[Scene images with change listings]
****

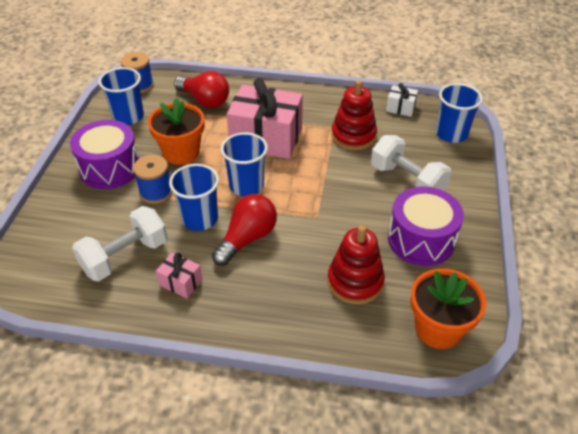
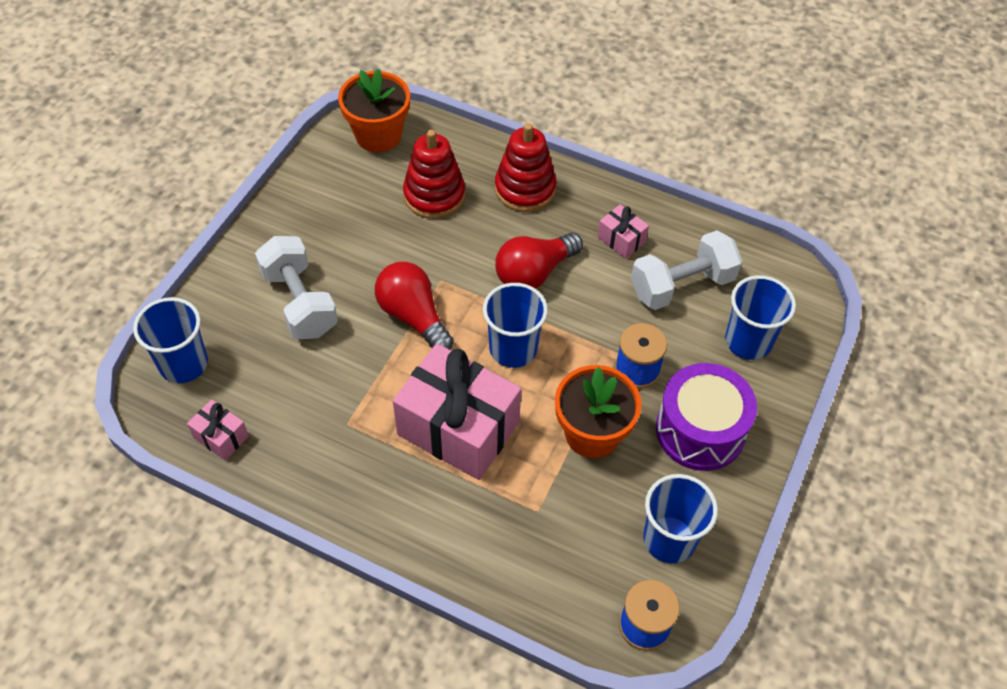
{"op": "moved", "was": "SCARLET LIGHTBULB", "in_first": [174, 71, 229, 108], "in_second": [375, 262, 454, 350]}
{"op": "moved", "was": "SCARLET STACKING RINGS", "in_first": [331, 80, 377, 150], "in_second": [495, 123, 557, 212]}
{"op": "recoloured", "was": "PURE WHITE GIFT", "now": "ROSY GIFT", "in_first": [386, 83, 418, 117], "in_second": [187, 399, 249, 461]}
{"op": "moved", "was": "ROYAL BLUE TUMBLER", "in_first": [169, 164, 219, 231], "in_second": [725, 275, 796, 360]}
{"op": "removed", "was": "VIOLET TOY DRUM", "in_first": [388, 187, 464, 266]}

****

Give the entries again exactly. Pictures stay out.

◆ RESULT OF THE EXERCISE
{"op": "moved", "was": "SCARLET LIGHTBULB", "in_first": [174, 71, 229, 108], "in_second": [375, 262, 454, 350]}
{"op": "moved", "was": "SCARLET STACKING RINGS", "in_first": [331, 80, 377, 150], "in_second": [495, 123, 557, 212]}
{"op": "recoloured", "was": "PURE WHITE GIFT", "now": "ROSY GIFT", "in_first": [386, 83, 418, 117], "in_second": [187, 399, 249, 461]}
{"op": "moved", "was": "ROYAL BLUE TUMBLER", "in_first": [169, 164, 219, 231], "in_second": [725, 275, 796, 360]}
{"op": "removed", "was": "VIOLET TOY DRUM", "in_first": [388, 187, 464, 266]}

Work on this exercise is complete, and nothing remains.